- [Data segment]:
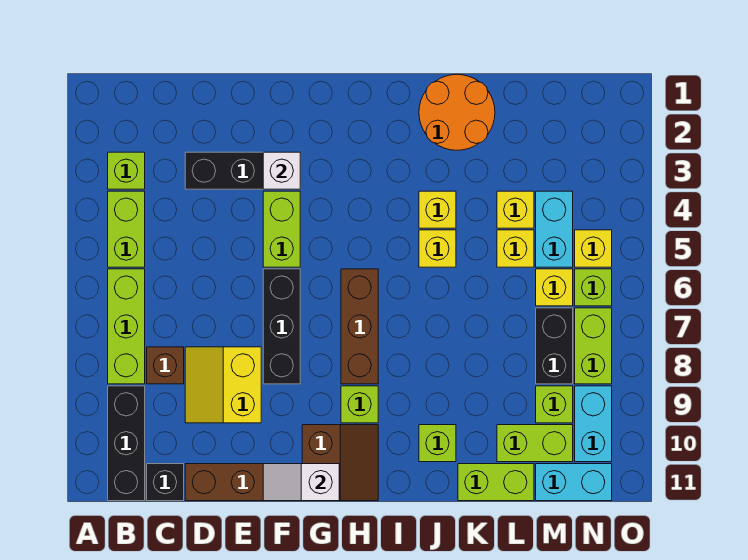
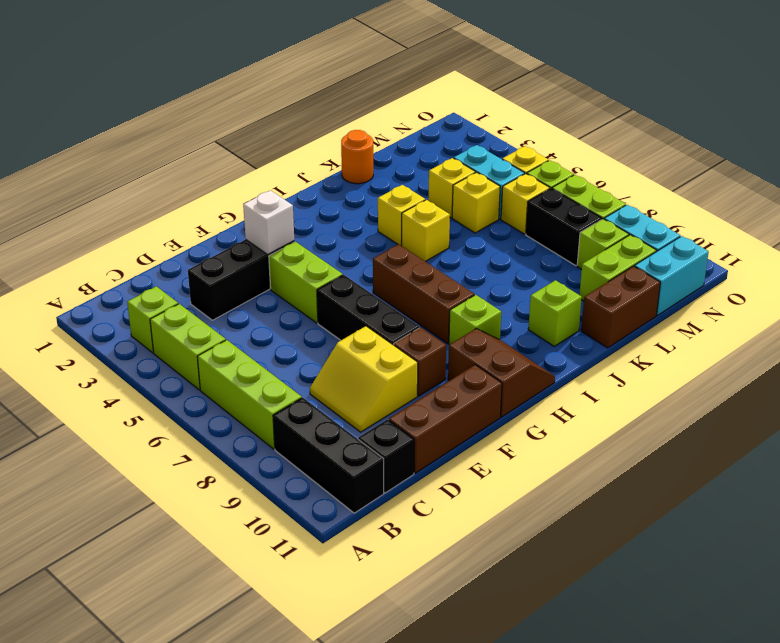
brown brick C8 level 1 -> brown brick F9 level 1
white slope F11:G11 level 2 top G -> none
orange round brick J1:K2 level 1 -> orange round brick K1 level 1
lime brick K11:L11 level 1 -> brown brick K11:L11 level 1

- [Prompt]: Which lines run from the one containing "white slope F11:G11 level 2 top G -> none" through the end of the material? Output exactly those lines and no others.

- [Response area]:
white slope F11:G11 level 2 top G -> none
orange round brick J1:K2 level 1 -> orange round brick K1 level 1
lime brick K11:L11 level 1 -> brown brick K11:L11 level 1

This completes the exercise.